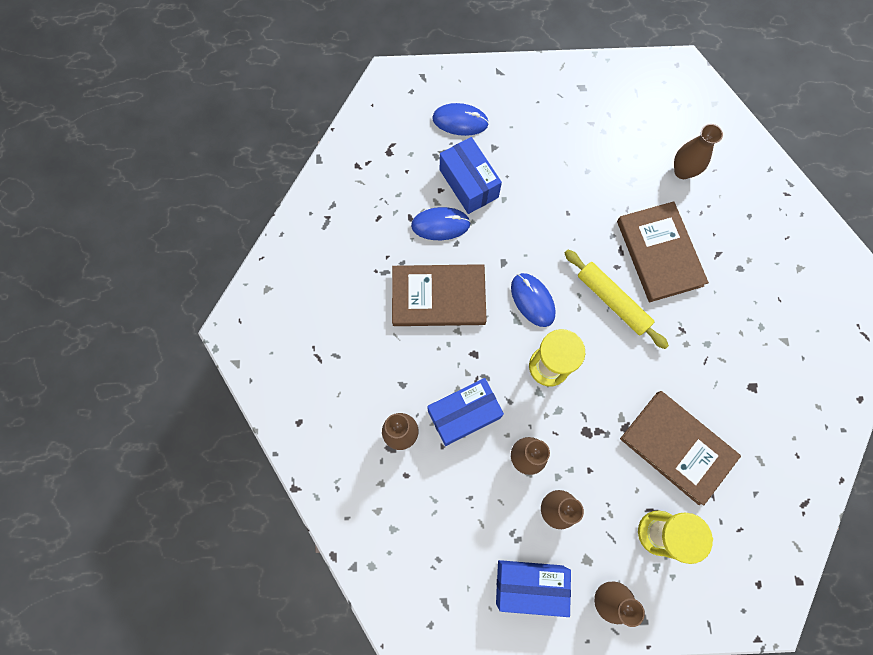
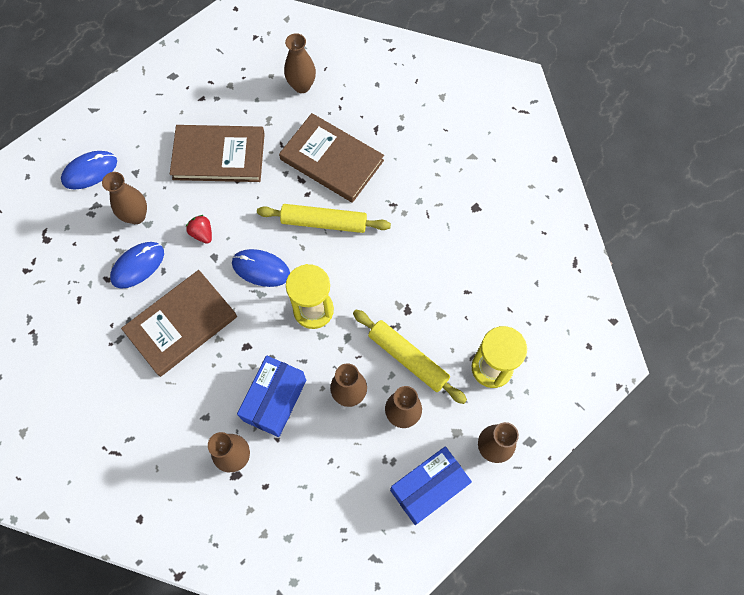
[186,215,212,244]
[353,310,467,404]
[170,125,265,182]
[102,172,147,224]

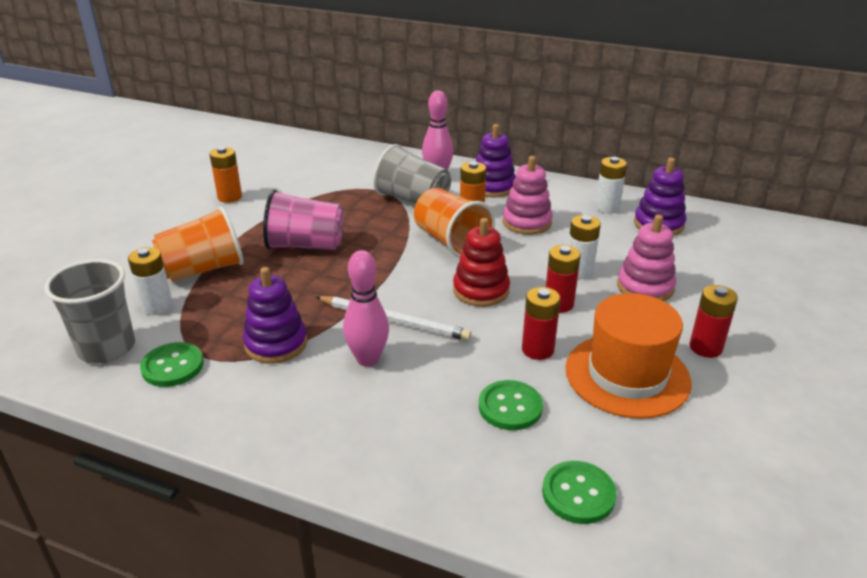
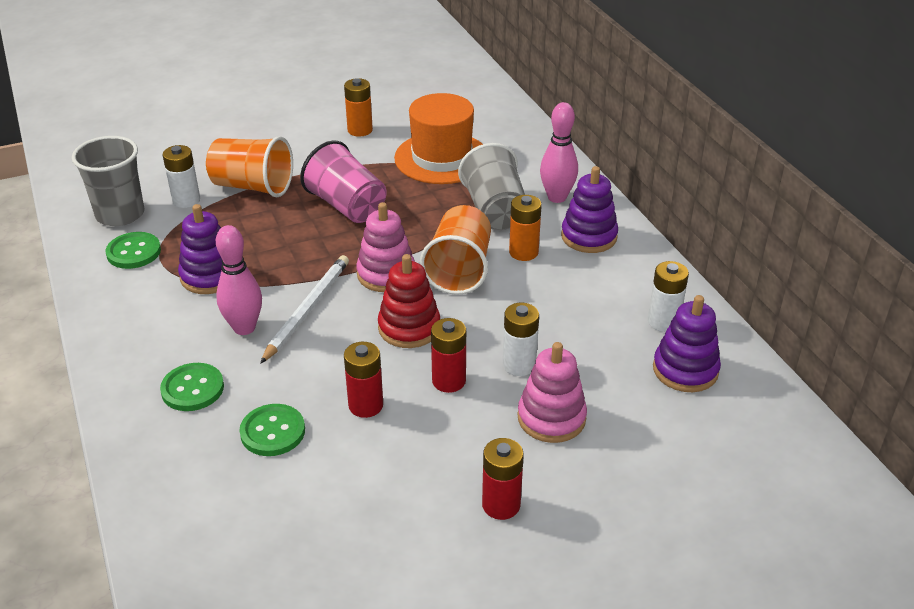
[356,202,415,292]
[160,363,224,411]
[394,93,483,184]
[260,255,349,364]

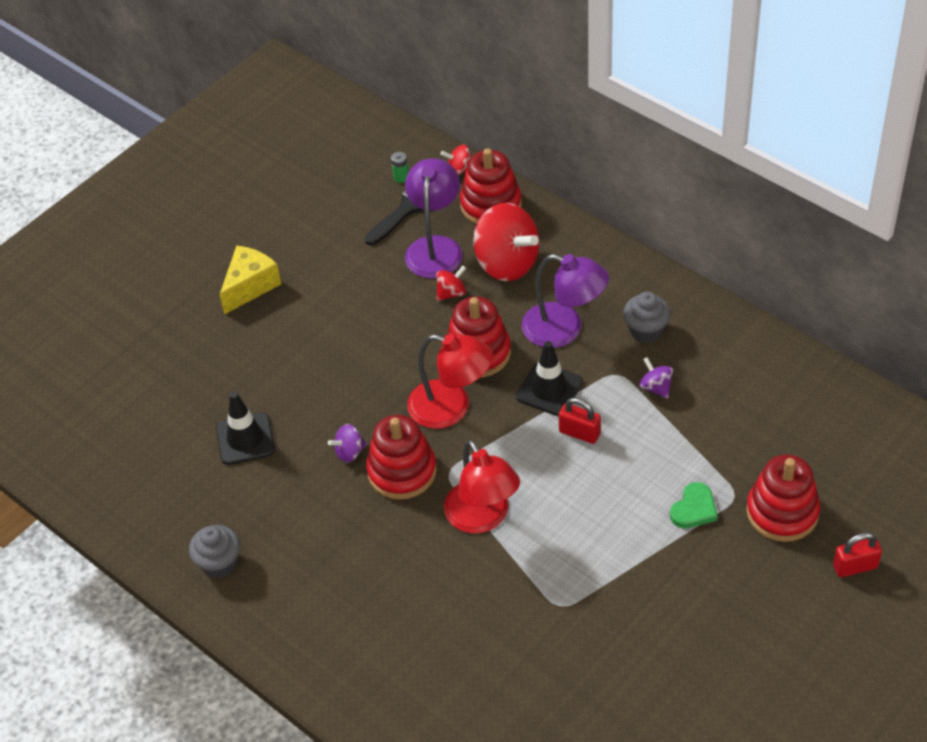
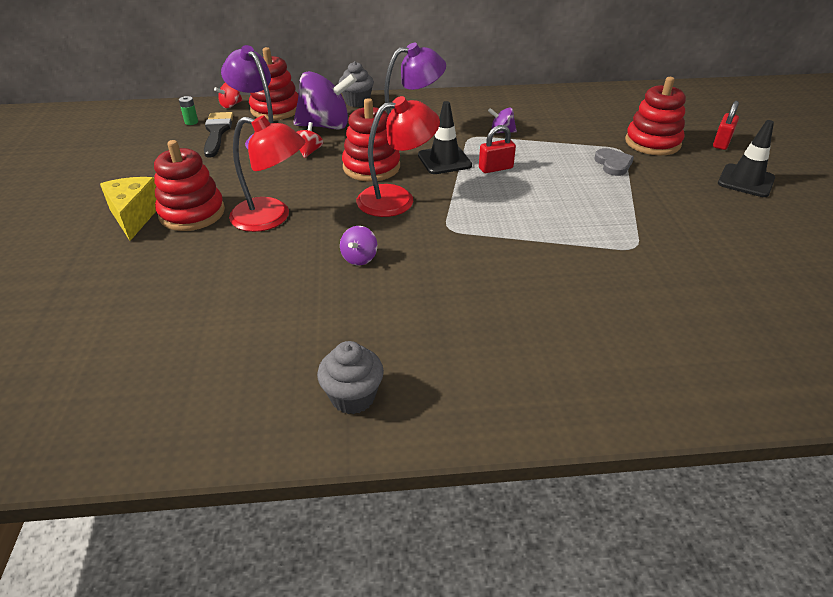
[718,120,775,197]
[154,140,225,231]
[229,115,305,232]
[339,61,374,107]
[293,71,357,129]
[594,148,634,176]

> Task item
All of the records above should be reproduced exactly, with the pictures left out.

> Output of the exercise
[186,215,212,244]
[353,310,467,404]
[170,125,265,182]
[102,172,147,224]

[356,202,415,292]
[160,363,224,411]
[394,93,483,184]
[260,255,349,364]

[718,120,775,197]
[154,140,225,231]
[229,115,305,232]
[339,61,374,107]
[293,71,357,129]
[594,148,634,176]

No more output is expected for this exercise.